Saved data entries
------------------------------------------------
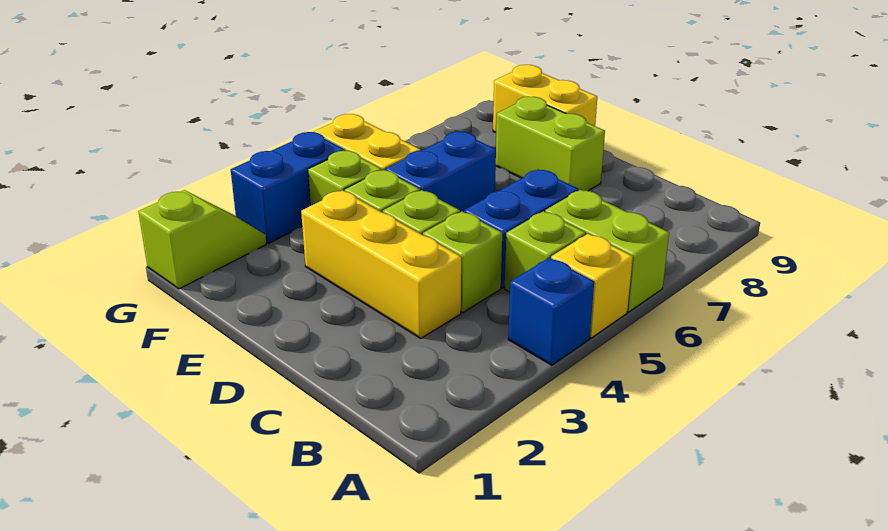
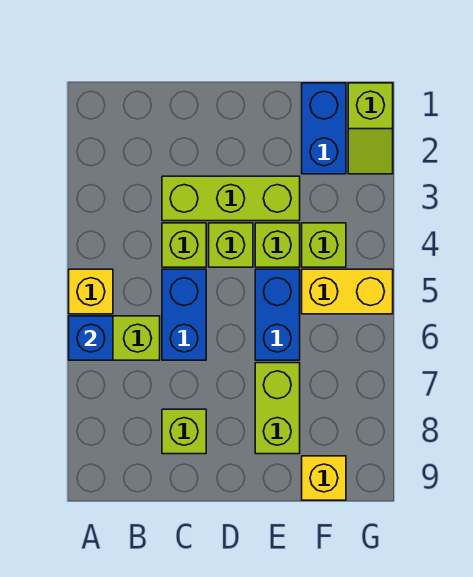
blue brick A4 level 1 -> blue brick A6 level 2
lime brick B5 level 1 -> lime brick C8 level 1
yellow brick C3:E3 level 1 -> lime brick C3:E3 level 1
lime brick D8:E8 level 1 -> lime brick E7:E8 level 1
yellow brick E9:F9 level 1 -> yellow brick F9 level 1
blue brick G3:G4 level 1 -> blue brick F1:F2 level 1

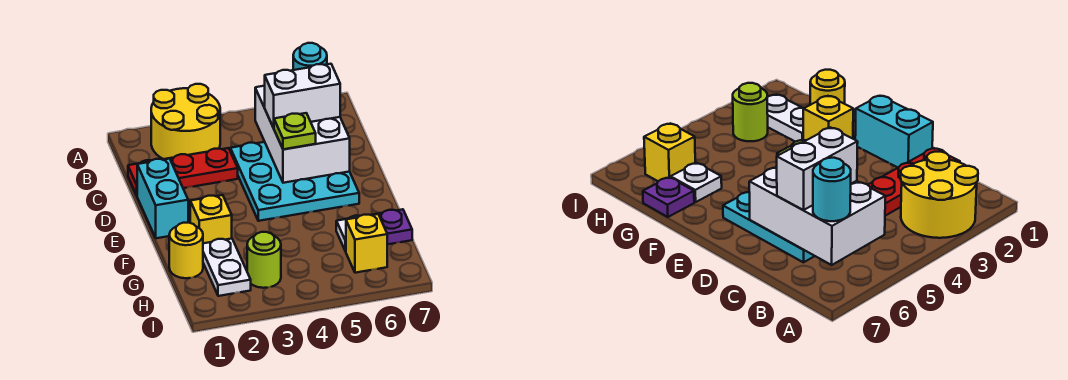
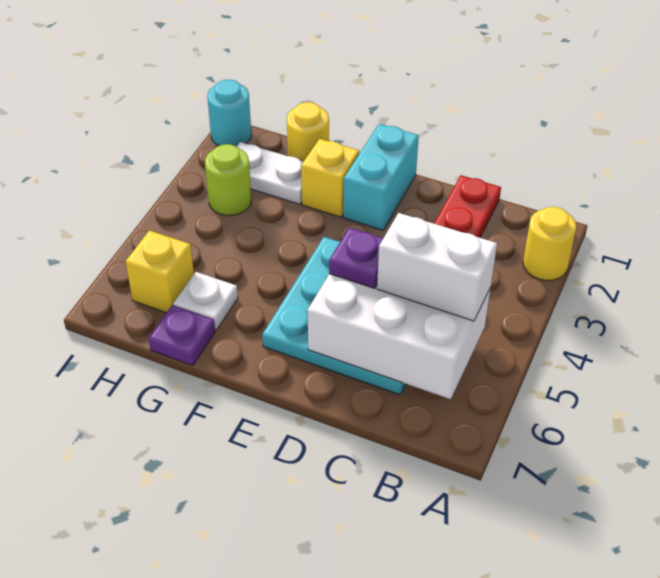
yellow round brick A2:B3 level 1 -> yellow round brick A2 level 1
cyan round brick B6 level 3 -> cyan round brick I1 level 1
white brick C5:C6 level 3 -> white brick B5:C5 level 3
cyan brick D1:E1 level 1 -> cyan brick E1:E2 level 1
lime plate D5 level 3 -> purple plate D5 level 3

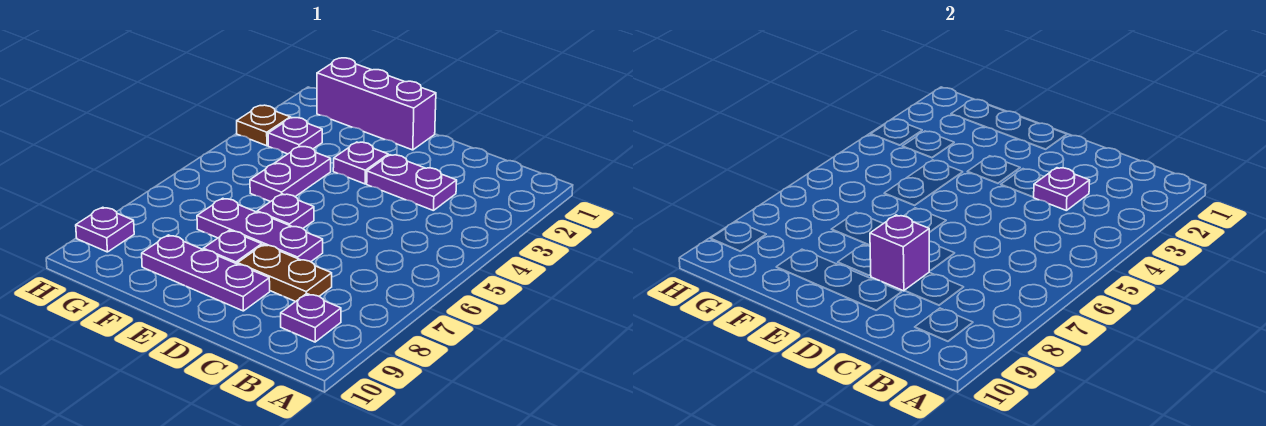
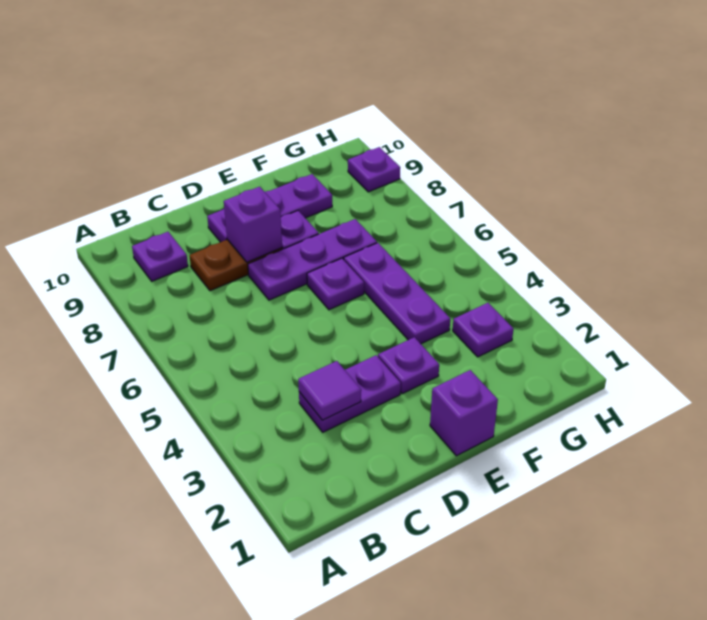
purple plate C3 level 2 -> purple tile C3 level 2
purple brick E1:G1 level 1 -> purple brick E1 level 1
purple plate F4:F5 level 1 -> purple plate F4:F6 level 1
brown plate H3 level 1 -> none

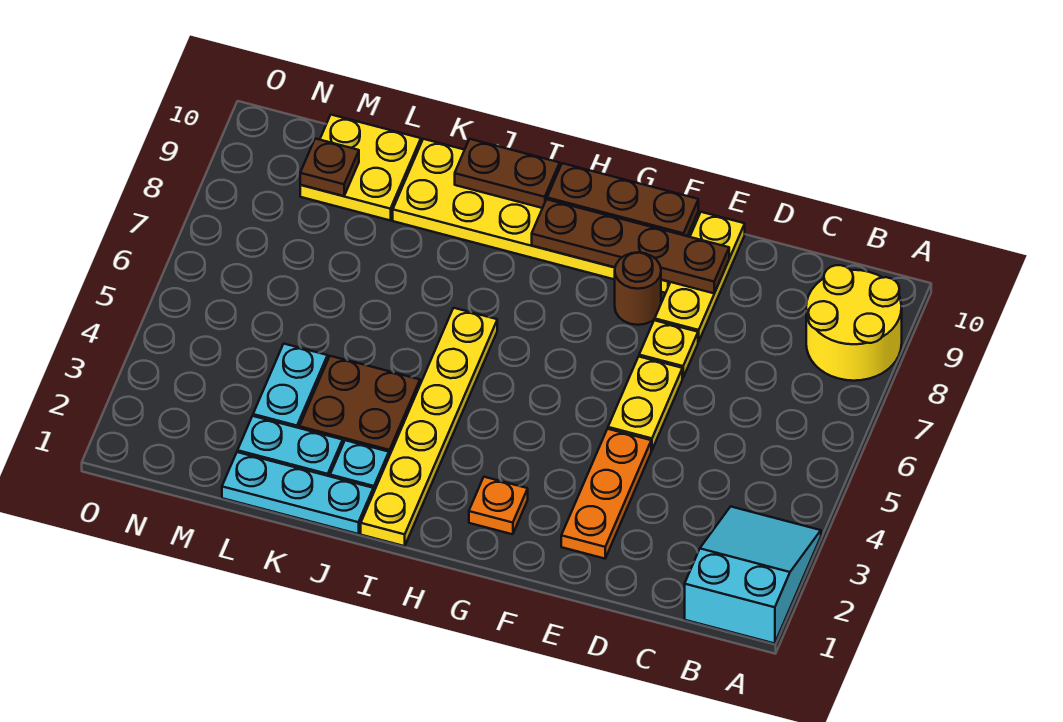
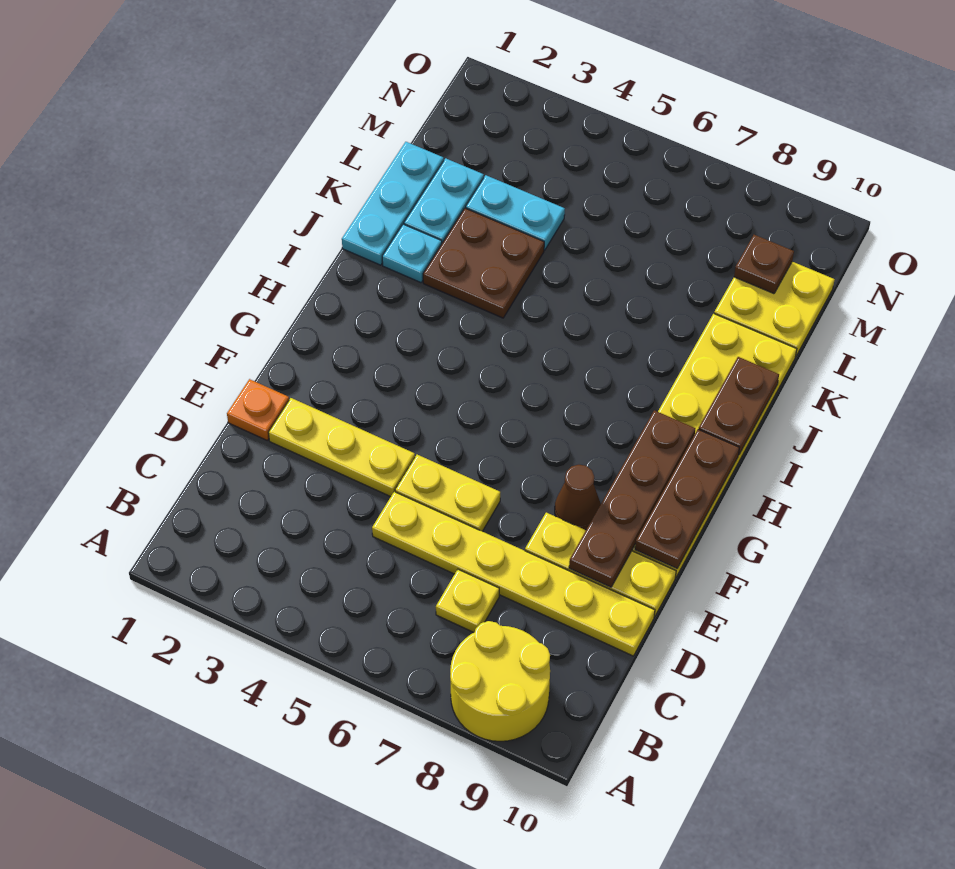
cyan slope A1:B3 level 1 top 1 -> none
orange plate E2:E4 level 1 -> yellow plate E2:E4 level 1
yellow plate E7 level 1 -> yellow plate C7 level 1
brown round brick F8 level 1 -> brown cone F8 level 1
orange plate G2 level 1 -> orange plate E1 level 1
yellow plate I1:I6 level 1 -> yellow plate D5:D10 level 1

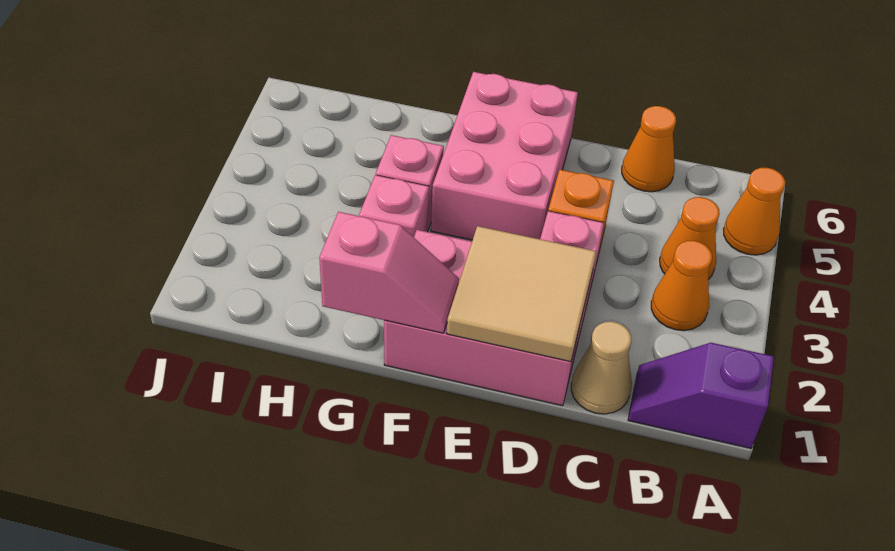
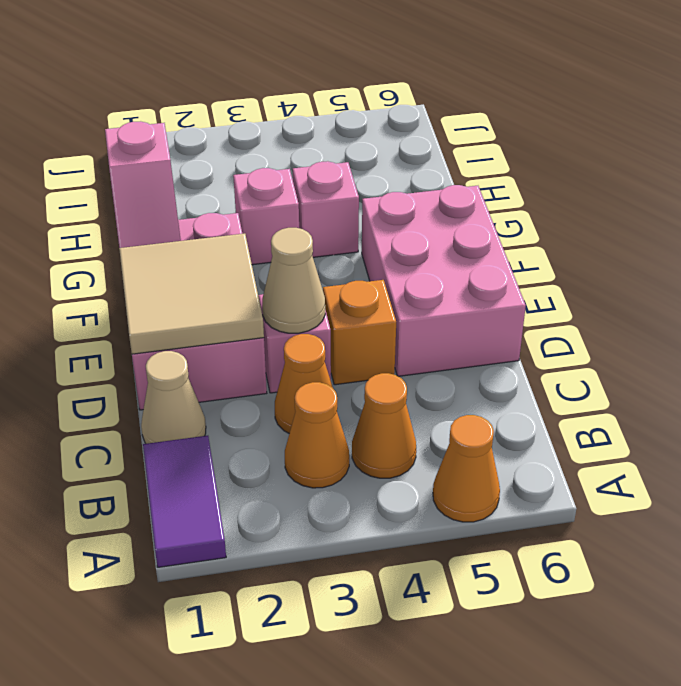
purple slope A1:B1 level 1 top A -> purple tile A1:B1 level 1
orange cone C6 level 1 -> orange cone C3 level 1
none -> tan cone D3 level 2
pink brick E4:F6 level 1 -> pink brick D5:F6 level 1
------------------------------------------------
WORK REQUEST —
Return all of the data exactly as written, and drop the pictures.

ANSWER SECTION —
blue brick A4 level 1 -> blue brick A6 level 2
lime brick B5 level 1 -> lime brick C8 level 1
yellow brick C3:E3 level 1 -> lime brick C3:E3 level 1
lime brick D8:E8 level 1 -> lime brick E7:E8 level 1
yellow brick E9:F9 level 1 -> yellow brick F9 level 1
blue brick G3:G4 level 1 -> blue brick F1:F2 level 1

yellow round brick A2:B3 level 1 -> yellow round brick A2 level 1
cyan round brick B6 level 3 -> cyan round brick I1 level 1
white brick C5:C6 level 3 -> white brick B5:C5 level 3
cyan brick D1:E1 level 1 -> cyan brick E1:E2 level 1
lime plate D5 level 3 -> purple plate D5 level 3

purple plate C3 level 2 -> purple tile C3 level 2
purple brick E1:G1 level 1 -> purple brick E1 level 1
purple plate F4:F5 level 1 -> purple plate F4:F6 level 1
brown plate H3 level 1 -> none

cyan slope A1:B3 level 1 top 1 -> none
orange plate E2:E4 level 1 -> yellow plate E2:E4 level 1
yellow plate E7 level 1 -> yellow plate C7 level 1
brown round brick F8 level 1 -> brown cone F8 level 1
orange plate G2 level 1 -> orange plate E1 level 1
yellow plate I1:I6 level 1 -> yellow plate D5:D10 level 1

purple slope A1:B1 level 1 top A -> purple tile A1:B1 level 1
orange cone C6 level 1 -> orange cone C3 level 1
none -> tan cone D3 level 2
pink brick E4:F6 level 1 -> pink brick D5:F6 level 1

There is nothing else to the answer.